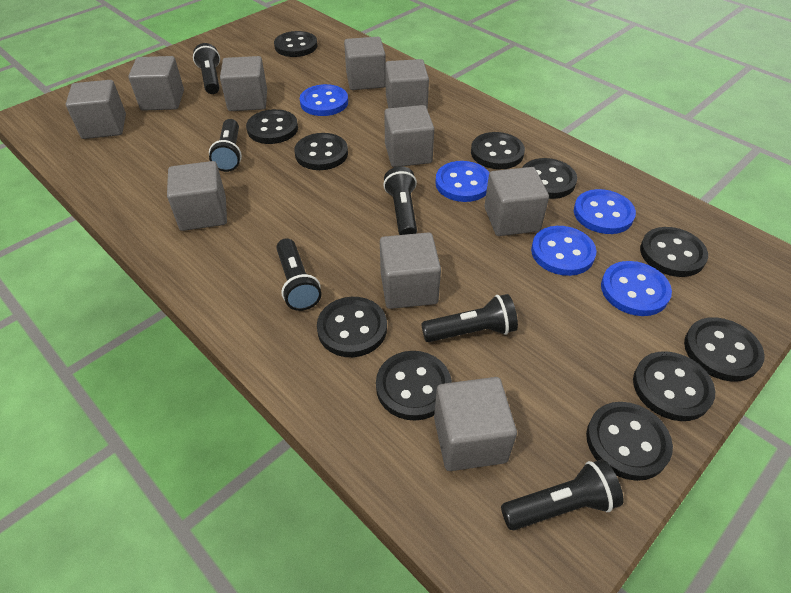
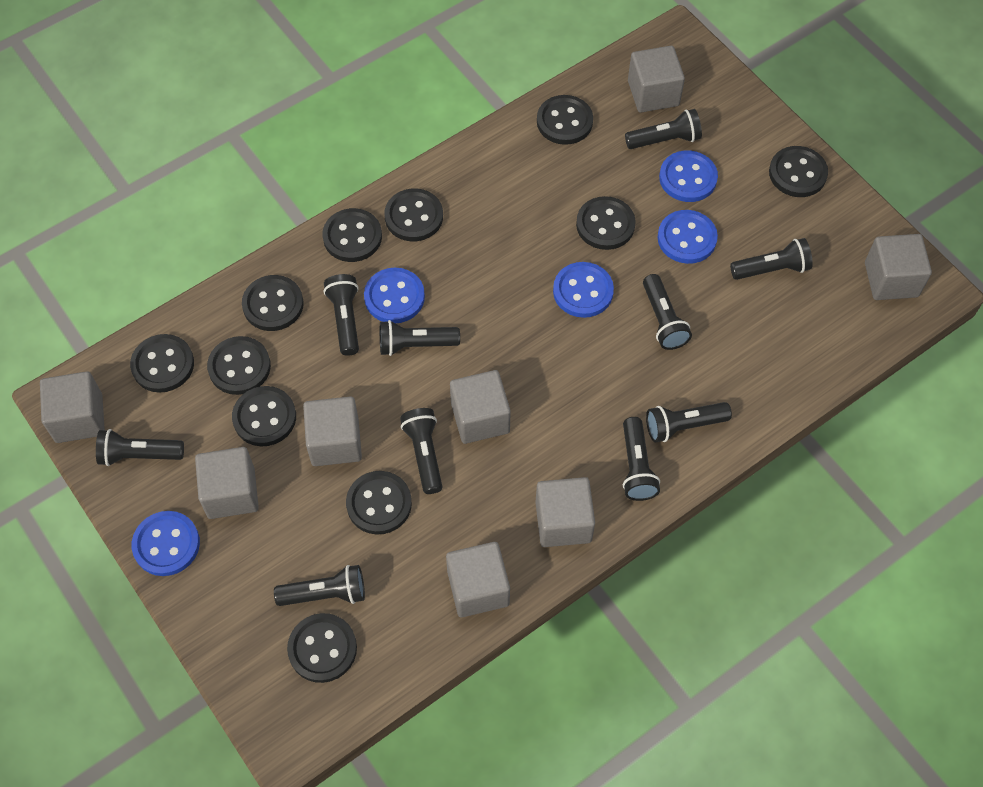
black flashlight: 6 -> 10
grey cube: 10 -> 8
* * *
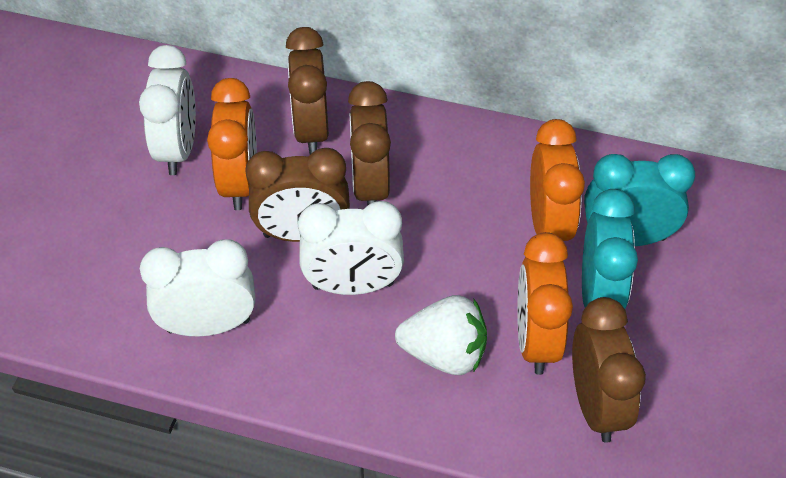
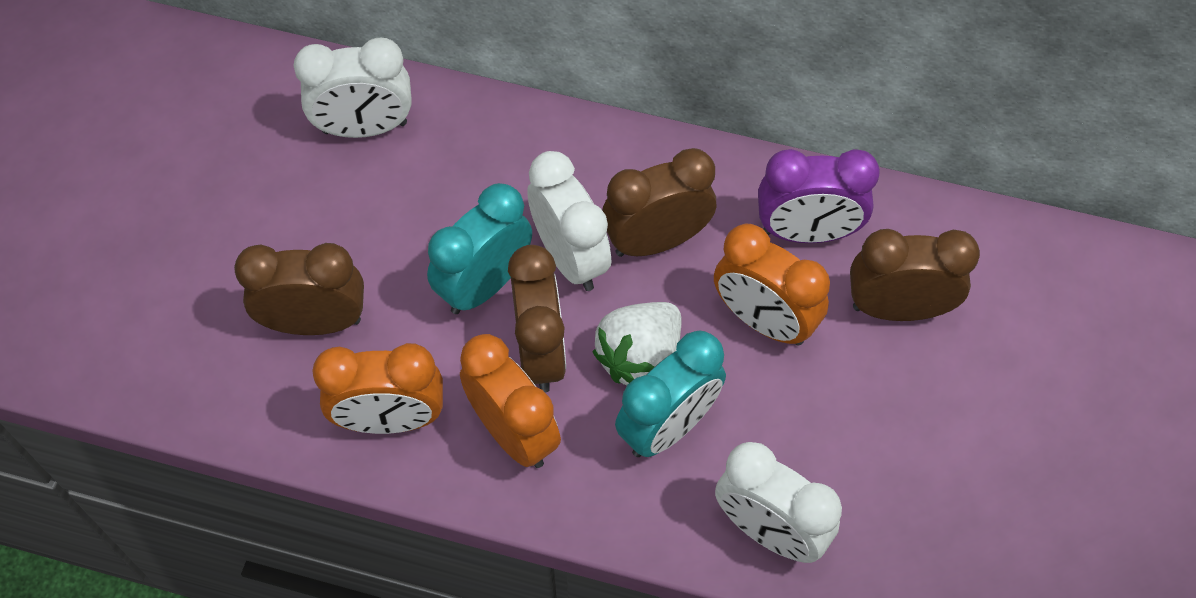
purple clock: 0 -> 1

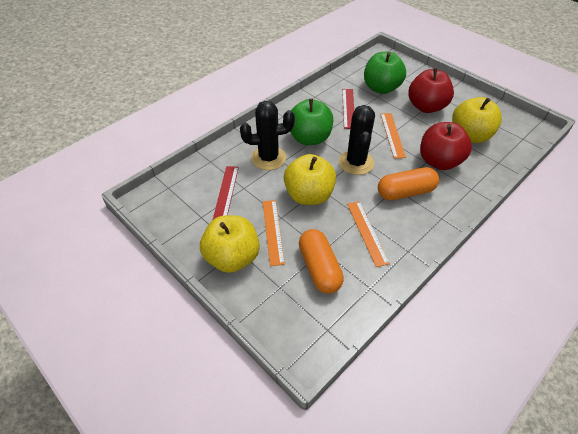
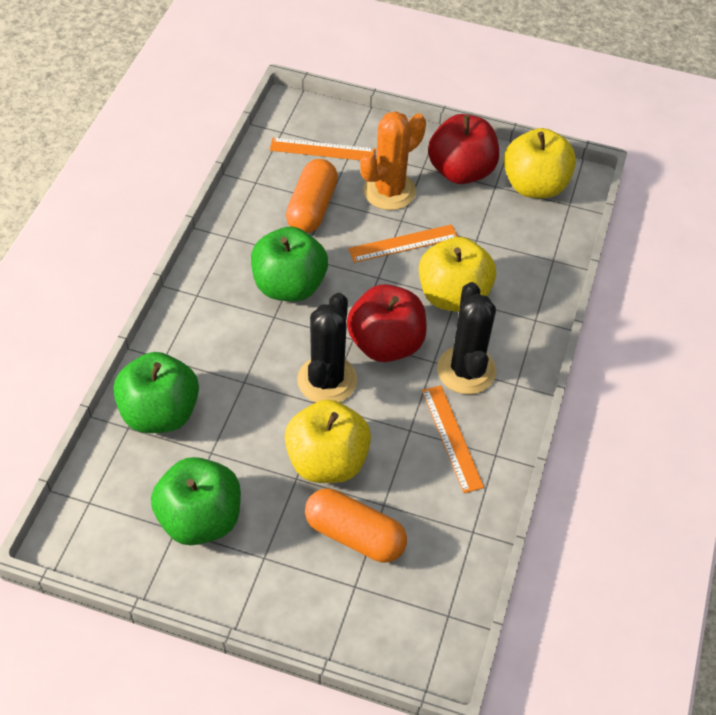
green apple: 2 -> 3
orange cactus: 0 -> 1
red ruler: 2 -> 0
* * *
▸ **Directions**:
Within the listing above, the lines starting at the one containing "purple clock: 0 -> 1" and ending at the one containing "red ruler: 2 -> 0" are to be returned exactly. Omit the pictures.

▸ **Written solution**:
purple clock: 0 -> 1

green apple: 2 -> 3
orange cactus: 0 -> 1
red ruler: 2 -> 0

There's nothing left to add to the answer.